Exercise requirements — Your reply should contain only the line with "(266, 190) = (369, 324): brown" and the lines after it through the end of the data, each written out exactly.

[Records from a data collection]
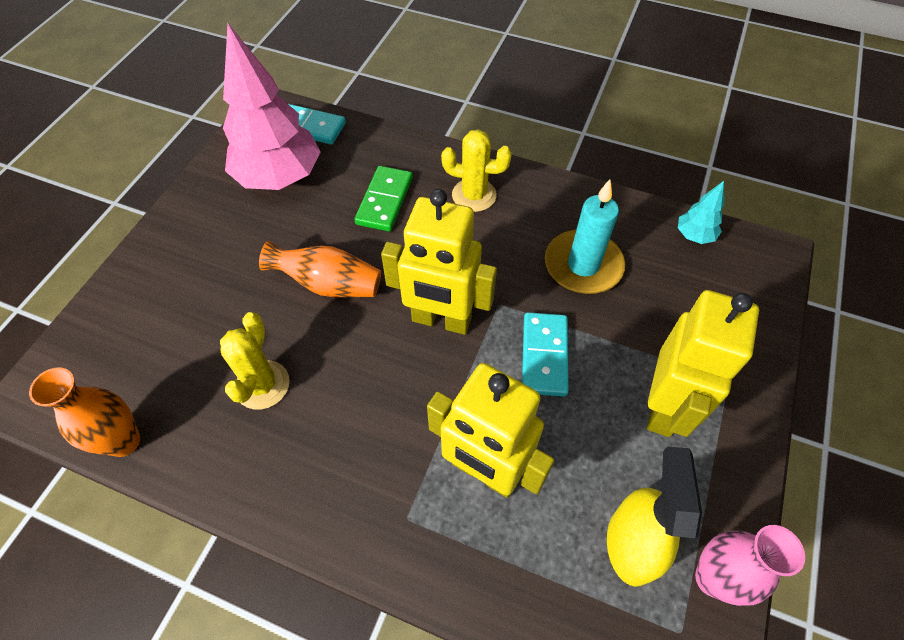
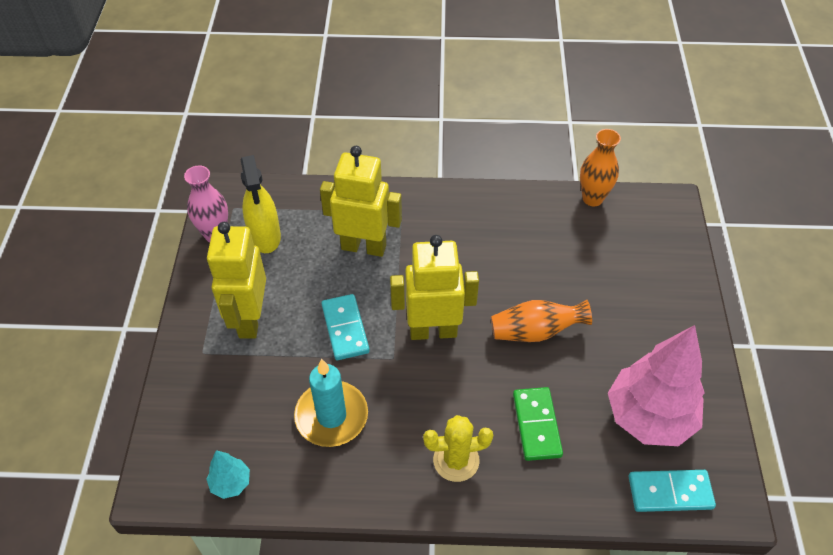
camera: 160 degrees right, 5 degrees down
(262, 385) = (533, 251): yellow cactus -> none

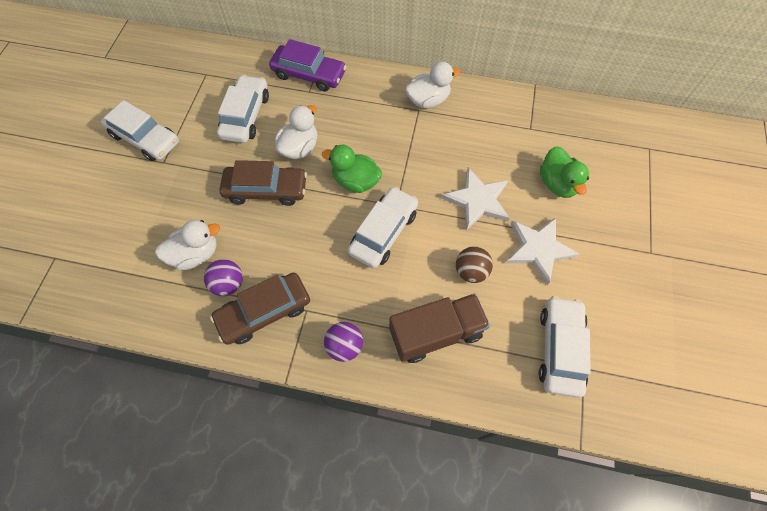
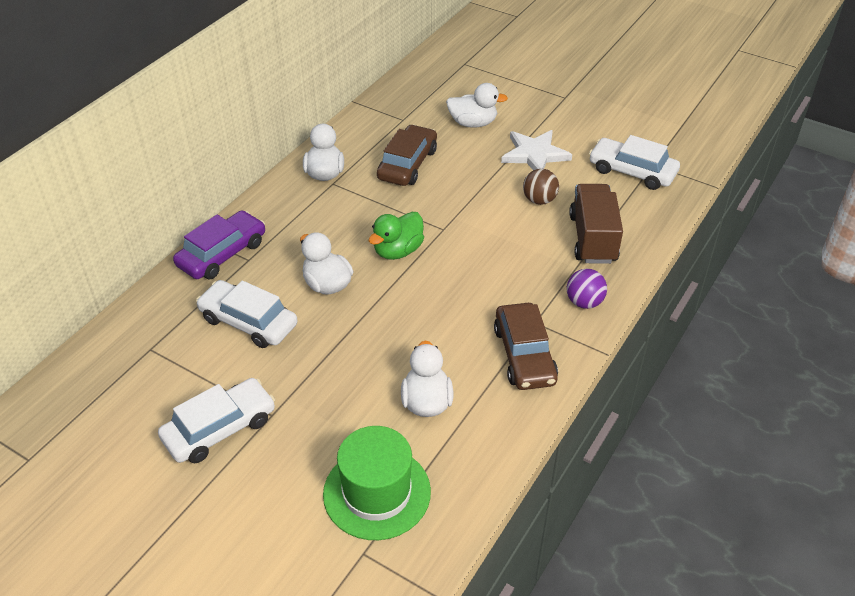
camera: 70 degrees left, 20 degrees down
(105, 249) = (377, 492): none -> green hat
(228, 284) = (478, 379): purple ball -> none
(266, 190) = (369, 324): brown car -> brown car (407, 164)
(383, 232) = (470, 245): white car -> none
(477, 200) = (465, 175): white star -> none
(557, 184) = (473, 123): green duck -> white duck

Written reply —
(266, 190) = (369, 324): brown car -> brown car (407, 164)
(383, 232) = (470, 245): white car -> none
(477, 200) = (465, 175): white star -> none
(557, 184) = (473, 123): green duck -> white duck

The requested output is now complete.